Work instruction
Please return the lines below verbatim, beginning at the one that has "camera: 20 degrees right, 5 degrees up" and stopping after the one that has "(636, 217) = (516, 177): blue", and add no other lines.
■ ■ ■ ■
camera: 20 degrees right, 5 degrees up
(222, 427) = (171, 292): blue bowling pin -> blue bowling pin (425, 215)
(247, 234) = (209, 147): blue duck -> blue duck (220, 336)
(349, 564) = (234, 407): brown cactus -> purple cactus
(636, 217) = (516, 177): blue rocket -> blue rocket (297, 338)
■ ■ ■ ■
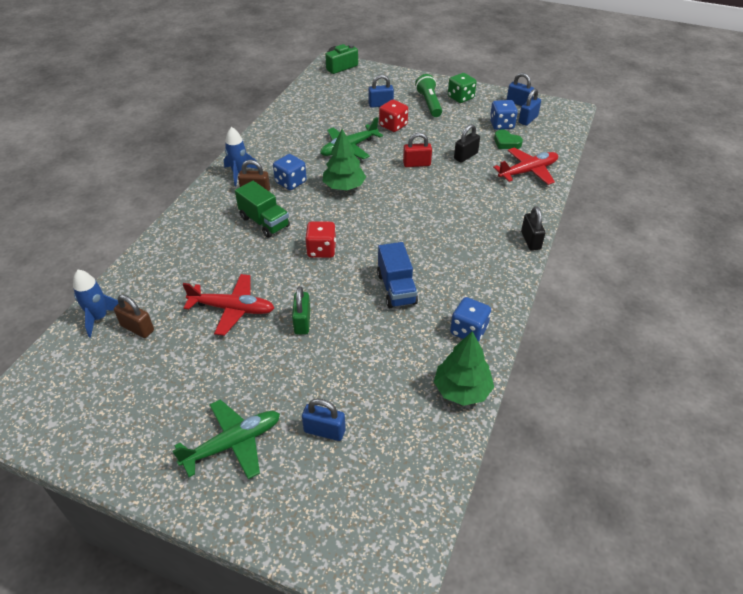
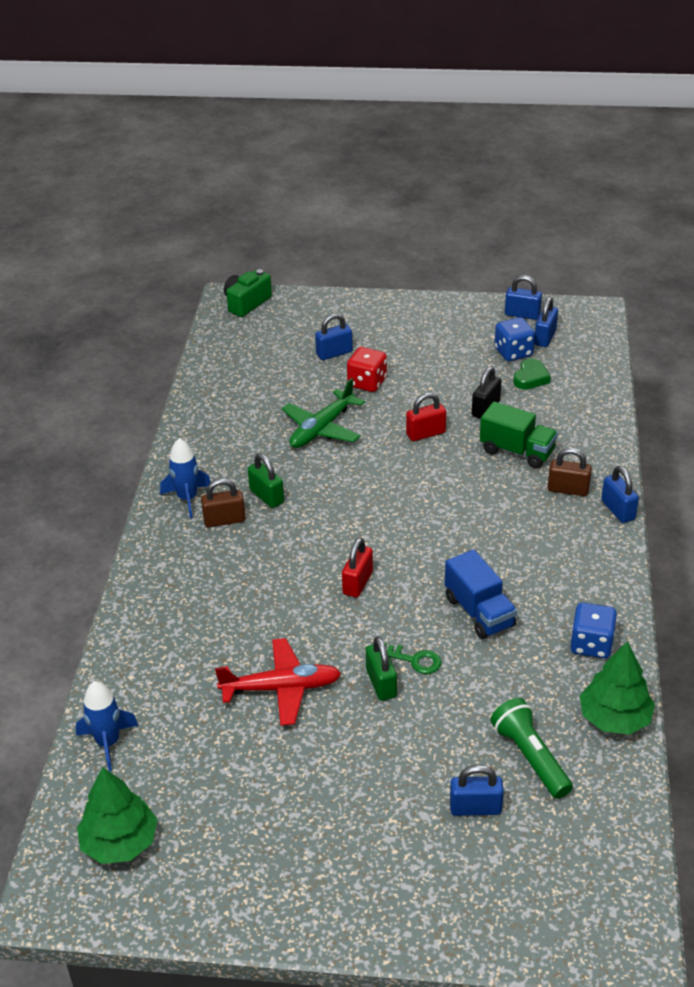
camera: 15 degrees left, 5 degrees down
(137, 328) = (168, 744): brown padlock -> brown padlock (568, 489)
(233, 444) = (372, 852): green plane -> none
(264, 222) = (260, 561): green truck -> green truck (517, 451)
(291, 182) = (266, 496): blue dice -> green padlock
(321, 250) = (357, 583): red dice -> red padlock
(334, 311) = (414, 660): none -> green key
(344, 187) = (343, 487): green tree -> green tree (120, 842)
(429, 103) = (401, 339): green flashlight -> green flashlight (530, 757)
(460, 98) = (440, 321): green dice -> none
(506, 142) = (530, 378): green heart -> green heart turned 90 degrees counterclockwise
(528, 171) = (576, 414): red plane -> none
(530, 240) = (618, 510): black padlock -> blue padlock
■ ■ ■ ■
Response area
camera: 20 degrees right, 5 degrees up
(222, 427) = (171, 292): blue bowling pin -> blue bowling pin (425, 215)
(247, 234) = (209, 147): blue duck -> blue duck (220, 336)
(349, 564) = (234, 407): brown cactus -> purple cactus
(636, 217) = (516, 177): blue rocket -> blue rocket (297, 338)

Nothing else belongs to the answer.